== Segment start ==
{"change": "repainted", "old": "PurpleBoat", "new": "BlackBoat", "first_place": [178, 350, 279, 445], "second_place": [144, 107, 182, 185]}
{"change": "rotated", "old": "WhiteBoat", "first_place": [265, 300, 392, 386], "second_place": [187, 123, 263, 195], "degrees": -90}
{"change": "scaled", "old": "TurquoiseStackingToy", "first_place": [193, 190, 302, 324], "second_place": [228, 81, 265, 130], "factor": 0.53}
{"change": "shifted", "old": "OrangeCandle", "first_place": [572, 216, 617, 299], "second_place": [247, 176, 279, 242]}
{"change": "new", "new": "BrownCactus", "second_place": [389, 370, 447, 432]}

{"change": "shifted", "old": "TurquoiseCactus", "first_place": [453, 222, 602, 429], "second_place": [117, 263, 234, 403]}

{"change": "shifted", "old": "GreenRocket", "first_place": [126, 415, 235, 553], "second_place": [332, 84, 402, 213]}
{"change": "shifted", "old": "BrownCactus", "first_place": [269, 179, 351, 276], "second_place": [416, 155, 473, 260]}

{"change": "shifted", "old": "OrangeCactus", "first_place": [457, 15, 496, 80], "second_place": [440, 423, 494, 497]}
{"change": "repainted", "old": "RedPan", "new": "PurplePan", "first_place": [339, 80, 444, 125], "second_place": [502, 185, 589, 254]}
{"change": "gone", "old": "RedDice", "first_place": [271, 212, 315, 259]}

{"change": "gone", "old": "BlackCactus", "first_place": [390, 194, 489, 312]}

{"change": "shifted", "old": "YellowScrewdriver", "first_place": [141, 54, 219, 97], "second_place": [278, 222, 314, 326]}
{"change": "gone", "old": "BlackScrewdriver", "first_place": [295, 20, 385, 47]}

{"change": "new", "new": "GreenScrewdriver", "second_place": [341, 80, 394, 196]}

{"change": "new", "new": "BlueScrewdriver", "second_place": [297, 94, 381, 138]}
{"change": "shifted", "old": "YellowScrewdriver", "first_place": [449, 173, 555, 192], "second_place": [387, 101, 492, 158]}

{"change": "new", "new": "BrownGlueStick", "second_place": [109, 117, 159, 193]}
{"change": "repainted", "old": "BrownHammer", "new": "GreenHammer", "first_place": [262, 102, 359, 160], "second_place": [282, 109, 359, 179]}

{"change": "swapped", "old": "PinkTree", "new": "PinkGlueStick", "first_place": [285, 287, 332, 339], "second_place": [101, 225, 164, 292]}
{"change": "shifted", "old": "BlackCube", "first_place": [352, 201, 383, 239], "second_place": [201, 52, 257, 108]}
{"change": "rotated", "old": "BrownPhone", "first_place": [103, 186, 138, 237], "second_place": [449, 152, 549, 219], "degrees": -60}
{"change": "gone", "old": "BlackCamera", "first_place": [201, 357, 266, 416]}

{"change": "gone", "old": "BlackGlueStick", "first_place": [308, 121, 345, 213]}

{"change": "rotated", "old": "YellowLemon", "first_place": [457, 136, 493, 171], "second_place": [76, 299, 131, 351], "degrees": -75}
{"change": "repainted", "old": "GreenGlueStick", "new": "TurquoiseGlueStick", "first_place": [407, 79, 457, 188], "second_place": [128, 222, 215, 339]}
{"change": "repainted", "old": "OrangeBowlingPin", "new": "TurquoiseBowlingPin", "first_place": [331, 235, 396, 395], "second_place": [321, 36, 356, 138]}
== Segment end ==
- TASK OBJECTIVE -
The whole listing above needs to be written out again exactly.

- REPLY TO THE TASK -
{"change": "repainted", "old": "PurpleBoat", "new": "BlackBoat", "first_place": [178, 350, 279, 445], "second_place": [144, 107, 182, 185]}
{"change": "rotated", "old": "WhiteBoat", "first_place": [265, 300, 392, 386], "second_place": [187, 123, 263, 195], "degrees": -90}
{"change": "scaled", "old": "TurquoiseStackingToy", "first_place": [193, 190, 302, 324], "second_place": [228, 81, 265, 130], "factor": 0.53}
{"change": "shifted", "old": "OrangeCandle", "first_place": [572, 216, 617, 299], "second_place": [247, 176, 279, 242]}
{"change": "new", "new": "BrownCactus", "second_place": [389, 370, 447, 432]}

{"change": "shifted", "old": "TurquoiseCactus", "first_place": [453, 222, 602, 429], "second_place": [117, 263, 234, 403]}

{"change": "shifted", "old": "GreenRocket", "first_place": [126, 415, 235, 553], "second_place": [332, 84, 402, 213]}
{"change": "shifted", "old": "BrownCactus", "first_place": [269, 179, 351, 276], "second_place": [416, 155, 473, 260]}

{"change": "shifted", "old": "OrangeCactus", "first_place": [457, 15, 496, 80], "second_place": [440, 423, 494, 497]}
{"change": "repainted", "old": "RedPan", "new": "PurplePan", "first_place": [339, 80, 444, 125], "second_place": [502, 185, 589, 254]}
{"change": "gone", "old": "RedDice", "first_place": [271, 212, 315, 259]}

{"change": "gone", "old": "BlackCactus", "first_place": [390, 194, 489, 312]}

{"change": "shifted", "old": "YellowScrewdriver", "first_place": [141, 54, 219, 97], "second_place": [278, 222, 314, 326]}
{"change": "gone", "old": "BlackScrewdriver", "first_place": [295, 20, 385, 47]}

{"change": "new", "new": "GreenScrewdriver", "second_place": [341, 80, 394, 196]}

{"change": "new", "new": "BlueScrewdriver", "second_place": [297, 94, 381, 138]}
{"change": "shifted", "old": "YellowScrewdriver", "first_place": [449, 173, 555, 192], "second_place": [387, 101, 492, 158]}

{"change": "new", "new": "BrownGlueStick", "second_place": [109, 117, 159, 193]}
{"change": "repainted", "old": "BrownHammer", "new": "GreenHammer", "first_place": [262, 102, 359, 160], "second_place": [282, 109, 359, 179]}

{"change": "swapped", "old": "PinkTree", "new": "PinkGlueStick", "first_place": [285, 287, 332, 339], "second_place": [101, 225, 164, 292]}
{"change": "shifted", "old": "BlackCube", "first_place": [352, 201, 383, 239], "second_place": [201, 52, 257, 108]}
{"change": "rotated", "old": "BrownPhone", "first_place": [103, 186, 138, 237], "second_place": [449, 152, 549, 219], "degrees": -60}
{"change": "gone", "old": "BlackCamera", "first_place": [201, 357, 266, 416]}

{"change": "gone", "old": "BlackGlueStick", "first_place": [308, 121, 345, 213]}

{"change": "rotated", "old": "YellowLemon", "first_place": [457, 136, 493, 171], "second_place": [76, 299, 131, 351], "degrees": -75}
{"change": "repainted", "old": "GreenGlueStick", "new": "TurquoiseGlueStick", "first_place": [407, 79, 457, 188], "second_place": [128, 222, 215, 339]}
{"change": "repainted", "old": "OrangeBowlingPin", "new": "TurquoiseBowlingPin", "first_place": [331, 235, 396, 395], "second_place": [321, 36, 356, 138]}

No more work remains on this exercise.